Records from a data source
------------

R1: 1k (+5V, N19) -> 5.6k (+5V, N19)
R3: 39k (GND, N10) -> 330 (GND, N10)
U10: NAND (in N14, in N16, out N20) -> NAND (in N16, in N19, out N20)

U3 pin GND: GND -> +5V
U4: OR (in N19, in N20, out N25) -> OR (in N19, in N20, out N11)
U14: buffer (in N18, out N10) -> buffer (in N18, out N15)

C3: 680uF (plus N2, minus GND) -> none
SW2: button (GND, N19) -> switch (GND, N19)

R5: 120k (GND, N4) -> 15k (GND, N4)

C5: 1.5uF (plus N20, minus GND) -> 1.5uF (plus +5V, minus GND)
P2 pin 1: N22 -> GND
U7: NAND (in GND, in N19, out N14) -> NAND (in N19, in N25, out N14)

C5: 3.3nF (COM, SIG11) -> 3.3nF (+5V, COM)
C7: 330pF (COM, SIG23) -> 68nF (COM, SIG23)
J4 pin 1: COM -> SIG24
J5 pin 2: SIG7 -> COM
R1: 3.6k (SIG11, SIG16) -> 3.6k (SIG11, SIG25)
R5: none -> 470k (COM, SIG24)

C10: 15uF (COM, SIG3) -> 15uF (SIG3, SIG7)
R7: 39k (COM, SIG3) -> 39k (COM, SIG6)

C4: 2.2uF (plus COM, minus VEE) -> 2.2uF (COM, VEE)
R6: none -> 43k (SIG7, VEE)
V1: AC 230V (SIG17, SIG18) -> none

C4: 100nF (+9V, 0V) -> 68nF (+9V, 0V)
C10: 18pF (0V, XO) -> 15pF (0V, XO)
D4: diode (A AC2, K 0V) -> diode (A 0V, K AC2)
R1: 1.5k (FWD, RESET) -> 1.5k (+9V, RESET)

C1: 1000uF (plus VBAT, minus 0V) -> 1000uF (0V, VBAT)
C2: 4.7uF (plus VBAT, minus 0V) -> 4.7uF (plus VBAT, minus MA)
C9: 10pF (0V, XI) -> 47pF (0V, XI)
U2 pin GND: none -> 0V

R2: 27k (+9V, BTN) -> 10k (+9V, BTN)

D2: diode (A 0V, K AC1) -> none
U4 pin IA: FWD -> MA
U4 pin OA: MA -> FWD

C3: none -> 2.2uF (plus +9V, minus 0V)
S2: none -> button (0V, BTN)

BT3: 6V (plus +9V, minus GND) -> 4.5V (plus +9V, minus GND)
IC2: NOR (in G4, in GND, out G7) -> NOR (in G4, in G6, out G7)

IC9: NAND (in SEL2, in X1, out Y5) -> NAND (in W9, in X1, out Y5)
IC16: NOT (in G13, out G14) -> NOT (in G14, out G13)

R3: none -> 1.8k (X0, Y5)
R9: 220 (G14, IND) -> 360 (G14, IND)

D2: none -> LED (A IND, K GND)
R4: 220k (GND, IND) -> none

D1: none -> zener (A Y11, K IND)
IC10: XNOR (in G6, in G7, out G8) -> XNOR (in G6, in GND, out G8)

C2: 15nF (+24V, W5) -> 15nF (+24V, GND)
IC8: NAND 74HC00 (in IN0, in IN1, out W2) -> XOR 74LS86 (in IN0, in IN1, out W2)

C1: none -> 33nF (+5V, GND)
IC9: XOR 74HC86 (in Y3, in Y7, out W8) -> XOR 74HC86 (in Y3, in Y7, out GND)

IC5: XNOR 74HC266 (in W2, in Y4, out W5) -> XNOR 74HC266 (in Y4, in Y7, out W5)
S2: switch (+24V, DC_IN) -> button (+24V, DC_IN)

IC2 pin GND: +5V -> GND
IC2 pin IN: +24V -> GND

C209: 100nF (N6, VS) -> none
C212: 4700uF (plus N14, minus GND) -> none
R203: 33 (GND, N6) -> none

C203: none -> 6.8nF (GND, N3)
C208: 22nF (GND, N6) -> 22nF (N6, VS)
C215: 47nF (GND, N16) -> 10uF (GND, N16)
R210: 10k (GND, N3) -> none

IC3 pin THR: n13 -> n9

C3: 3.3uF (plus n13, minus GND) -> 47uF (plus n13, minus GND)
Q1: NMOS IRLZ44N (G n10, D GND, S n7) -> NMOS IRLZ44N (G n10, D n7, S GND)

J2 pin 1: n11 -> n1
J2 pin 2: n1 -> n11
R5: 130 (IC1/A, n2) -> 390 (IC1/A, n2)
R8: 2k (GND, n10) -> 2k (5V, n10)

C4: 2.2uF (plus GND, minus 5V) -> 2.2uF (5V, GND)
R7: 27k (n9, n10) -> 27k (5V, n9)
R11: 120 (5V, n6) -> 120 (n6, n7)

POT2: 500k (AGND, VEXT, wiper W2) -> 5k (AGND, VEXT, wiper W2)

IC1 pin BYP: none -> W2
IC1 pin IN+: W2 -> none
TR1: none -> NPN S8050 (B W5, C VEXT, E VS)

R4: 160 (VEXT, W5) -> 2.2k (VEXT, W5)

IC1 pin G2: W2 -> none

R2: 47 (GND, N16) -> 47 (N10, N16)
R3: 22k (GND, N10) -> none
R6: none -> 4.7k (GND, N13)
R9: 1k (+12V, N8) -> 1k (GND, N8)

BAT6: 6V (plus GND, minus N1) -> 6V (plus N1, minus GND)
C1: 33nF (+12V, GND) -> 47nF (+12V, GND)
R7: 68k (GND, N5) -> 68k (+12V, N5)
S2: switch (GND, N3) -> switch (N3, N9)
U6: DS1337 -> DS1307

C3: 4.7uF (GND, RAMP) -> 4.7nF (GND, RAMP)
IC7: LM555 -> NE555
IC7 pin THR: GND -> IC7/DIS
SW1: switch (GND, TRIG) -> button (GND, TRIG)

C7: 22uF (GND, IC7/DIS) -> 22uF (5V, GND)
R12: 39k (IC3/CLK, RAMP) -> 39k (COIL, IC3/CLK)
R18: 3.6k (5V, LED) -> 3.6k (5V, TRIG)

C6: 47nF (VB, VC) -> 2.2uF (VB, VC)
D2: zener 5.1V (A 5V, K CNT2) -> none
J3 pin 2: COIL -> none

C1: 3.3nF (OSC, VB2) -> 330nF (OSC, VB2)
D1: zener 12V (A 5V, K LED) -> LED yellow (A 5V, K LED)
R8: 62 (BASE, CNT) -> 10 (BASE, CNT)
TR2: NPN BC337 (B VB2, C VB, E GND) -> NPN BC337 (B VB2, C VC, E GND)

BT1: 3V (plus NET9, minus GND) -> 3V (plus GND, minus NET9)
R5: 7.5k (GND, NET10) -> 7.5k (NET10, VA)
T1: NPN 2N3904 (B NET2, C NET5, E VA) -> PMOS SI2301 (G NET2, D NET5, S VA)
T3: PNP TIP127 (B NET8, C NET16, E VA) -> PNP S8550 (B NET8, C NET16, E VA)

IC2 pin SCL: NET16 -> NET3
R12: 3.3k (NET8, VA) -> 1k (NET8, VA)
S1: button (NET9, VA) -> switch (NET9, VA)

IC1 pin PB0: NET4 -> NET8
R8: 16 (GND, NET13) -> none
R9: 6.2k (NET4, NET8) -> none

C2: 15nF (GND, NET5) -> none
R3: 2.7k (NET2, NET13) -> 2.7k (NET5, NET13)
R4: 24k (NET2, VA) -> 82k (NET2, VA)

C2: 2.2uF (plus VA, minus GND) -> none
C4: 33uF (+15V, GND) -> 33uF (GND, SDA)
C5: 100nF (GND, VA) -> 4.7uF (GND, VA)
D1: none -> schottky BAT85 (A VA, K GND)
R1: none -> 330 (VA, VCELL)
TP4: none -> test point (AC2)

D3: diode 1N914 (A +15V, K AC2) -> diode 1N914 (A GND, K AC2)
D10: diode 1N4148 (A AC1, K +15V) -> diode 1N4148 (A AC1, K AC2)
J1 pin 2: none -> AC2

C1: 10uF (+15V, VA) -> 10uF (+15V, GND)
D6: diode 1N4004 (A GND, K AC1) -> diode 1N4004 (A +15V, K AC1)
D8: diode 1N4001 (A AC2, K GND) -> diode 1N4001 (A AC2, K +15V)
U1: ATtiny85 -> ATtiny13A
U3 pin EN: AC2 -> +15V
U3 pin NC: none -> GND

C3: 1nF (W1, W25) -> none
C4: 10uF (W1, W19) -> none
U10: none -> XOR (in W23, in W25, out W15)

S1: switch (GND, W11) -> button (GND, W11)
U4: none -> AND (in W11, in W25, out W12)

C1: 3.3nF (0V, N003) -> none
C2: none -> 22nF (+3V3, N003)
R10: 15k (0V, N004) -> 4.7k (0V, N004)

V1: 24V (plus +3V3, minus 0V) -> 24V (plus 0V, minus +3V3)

------------

__Problem description__:
As the answer, set down only the lines from the data above between the one holding "C212: 4700uF (plus N14, minus GND) -> none" and the one holding "C3: 3.3uF (plus", inclusive, exactly as they read.

__Exercise answer__:
C212: 4700uF (plus N14, minus GND) -> none
R203: 33 (GND, N6) -> none

C203: none -> 6.8nF (GND, N3)
C208: 22nF (GND, N6) -> 22nF (N6, VS)
C215: 47nF (GND, N16) -> 10uF (GND, N16)
R210: 10k (GND, N3) -> none

IC3 pin THR: n13 -> n9

C3: 3.3uF (plus n13, minus GND) -> 47uF (plus n13, minus GND)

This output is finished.